:: DATA IN THIS EXERCISE
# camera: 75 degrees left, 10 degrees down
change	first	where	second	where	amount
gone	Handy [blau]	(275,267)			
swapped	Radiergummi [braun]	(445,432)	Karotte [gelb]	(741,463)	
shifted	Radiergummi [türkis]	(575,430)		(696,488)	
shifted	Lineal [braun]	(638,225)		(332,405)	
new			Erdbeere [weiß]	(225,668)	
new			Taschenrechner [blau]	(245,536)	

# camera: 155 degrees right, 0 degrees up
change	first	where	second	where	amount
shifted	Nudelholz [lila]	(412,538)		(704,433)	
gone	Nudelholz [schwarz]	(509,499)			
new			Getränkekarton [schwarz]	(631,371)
::::
**YOUR INSTRUCTIONS:**
Using the records above, report each line with the string "Radiergummi".

**OUTPUT OF THE EXERCISE:**
swapped	Radiergummi [braun]	(445,432)	Karotte [gelb]	(741,463)	
shifted	Radiergummi [türkis]	(575,430)		(696,488)	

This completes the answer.